Start of Block
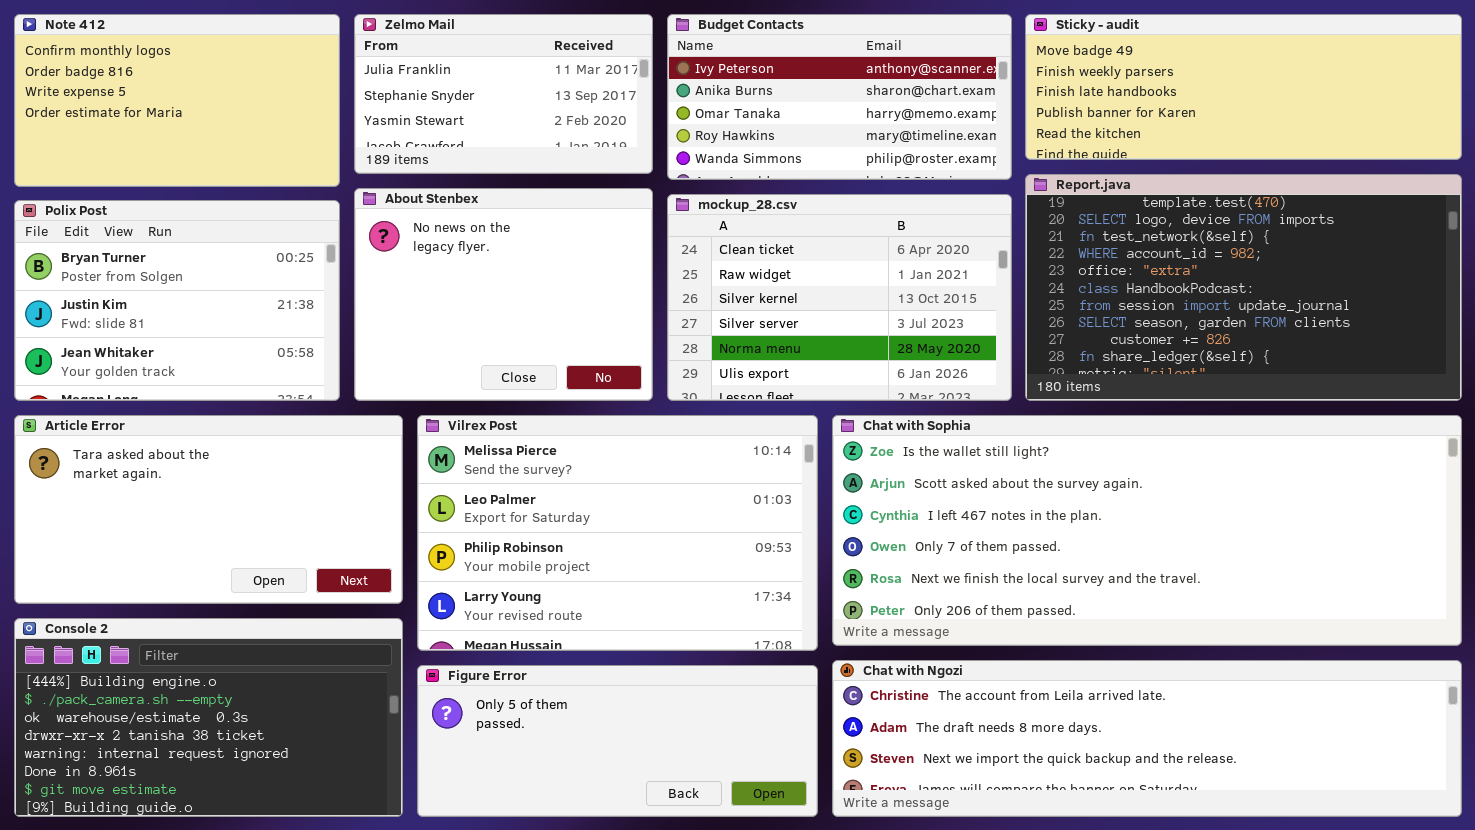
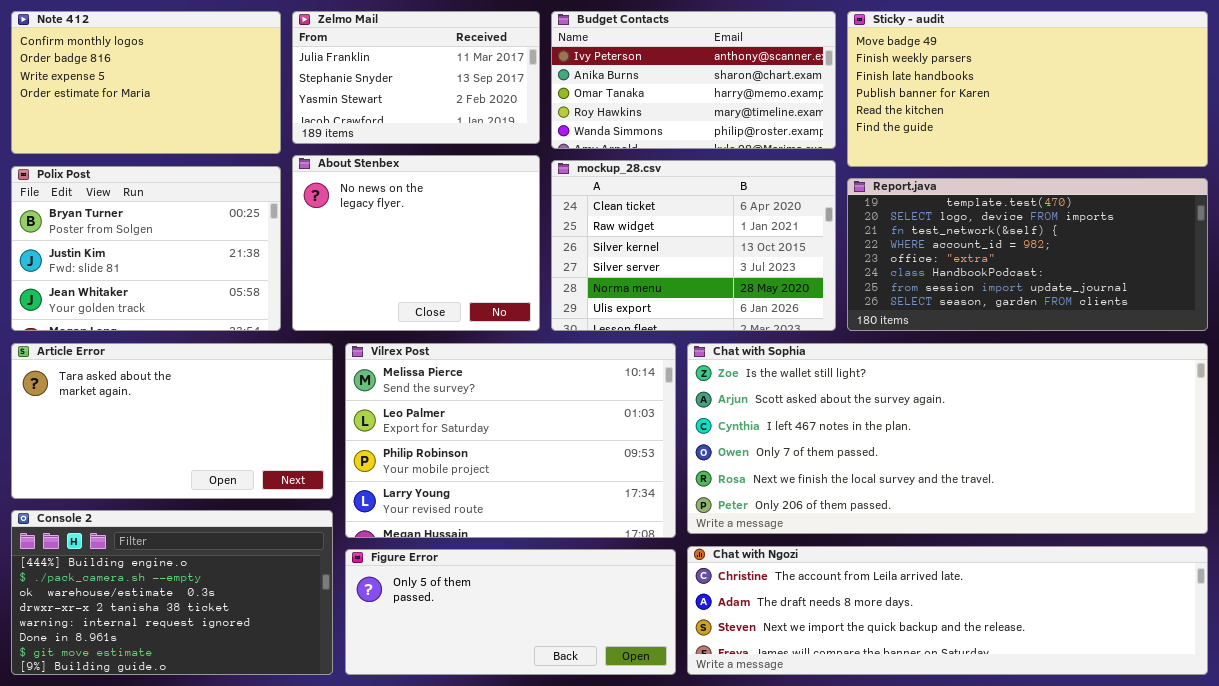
Sticky - audit: [1025,14,1462,160] -> [847,11,1208,167], resized
Report.java: [1025,174,1462,401] -> [847,178,1208,331], resized

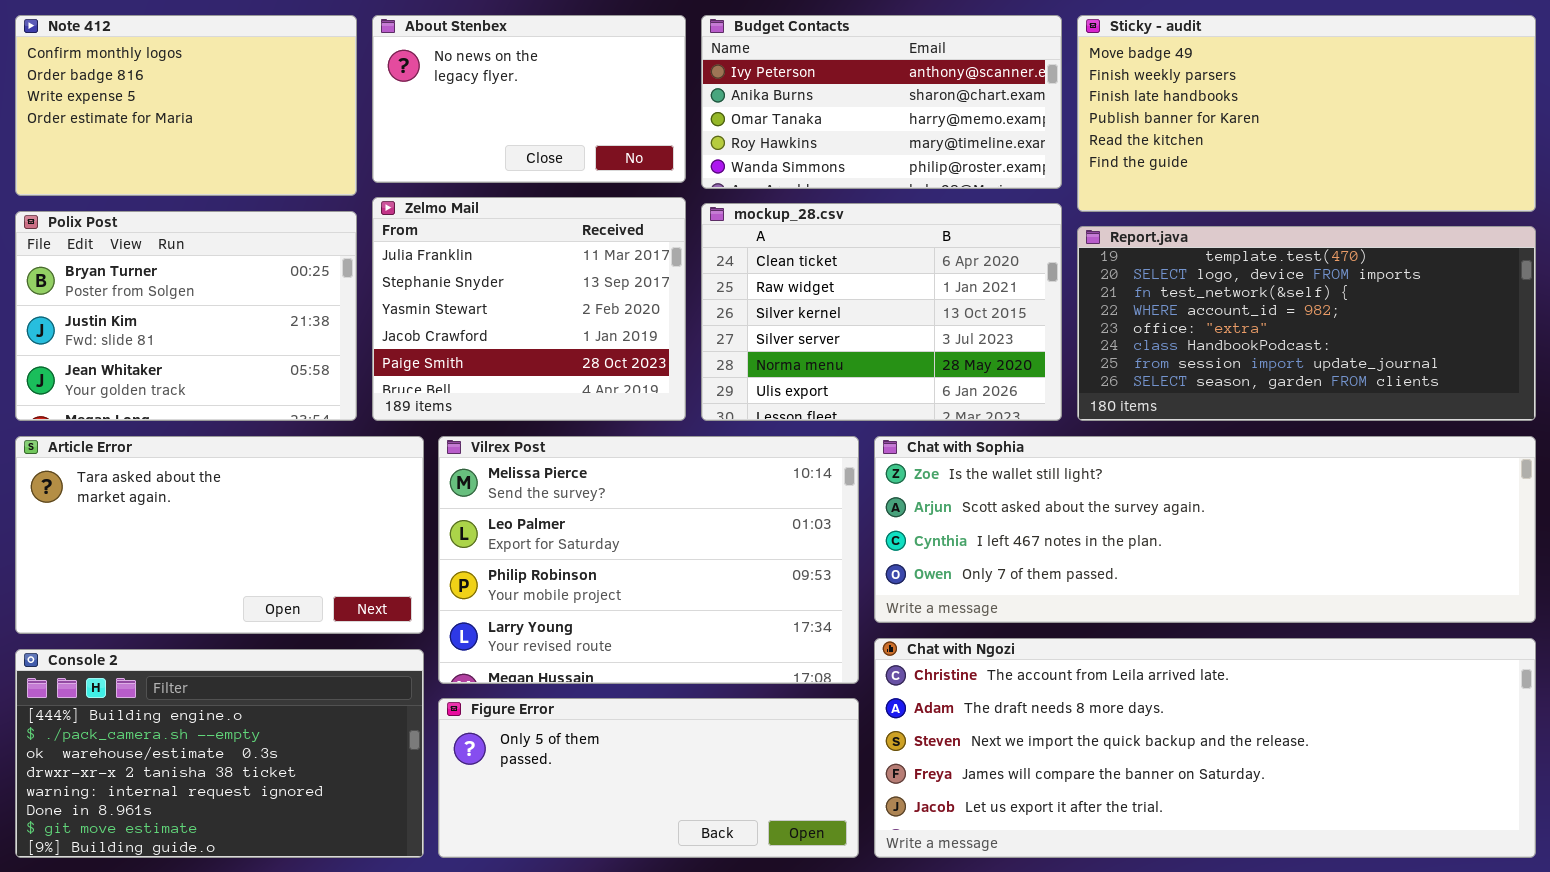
Zelmo Mail: [292,11,540,144] -> [372,197,686,421], moved, resized
About Stenbex: [292,155,540,331] -> [372,15,686,183], moved, resized
Chat with Sophia: [687,343,1208,534] -> [874,436,1536,623], resized
Chat with Ngozi: [687,546,1208,675] -> [874,638,1536,858], resized

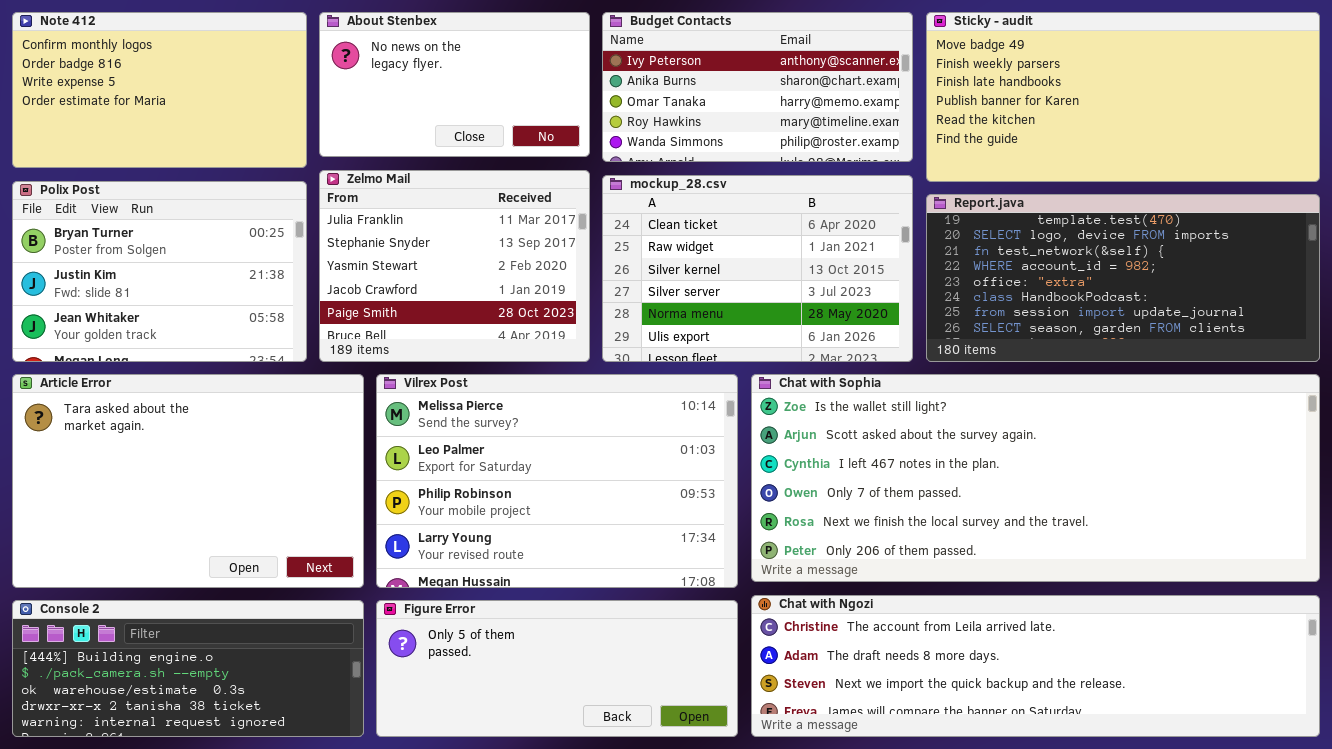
Article Error: [15,436,424,634] -> [12,374,364,588], resized
Chat with Sophia: [874,436,1536,623] -> [751,374,1320,582], resized
Chat with Ngozi: [874,638,1536,858] -> [751,595,1320,737], resized
Console 2: [15,649,424,858] -> [12,600,364,737], resized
End of Block
Using the material above, reproduce only the lines that run from the line with "Zelmo Mail: [292,11,540,144]" up to and including the line with "Chat with Sophia: [874,436,1536,623]", exactly, with the pictures dropped.

Zelmo Mail: [292,11,540,144] -> [372,197,686,421], moved, resized
About Stenbex: [292,155,540,331] -> [372,15,686,183], moved, resized
Chat with Sophia: [687,343,1208,534] -> [874,436,1536,623], resized
Chat with Ngozi: [687,546,1208,675] -> [874,638,1536,858], resized

Article Error: [15,436,424,634] -> [12,374,364,588], resized
Chat with Sophia: [874,436,1536,623] -> [751,374,1320,582], resized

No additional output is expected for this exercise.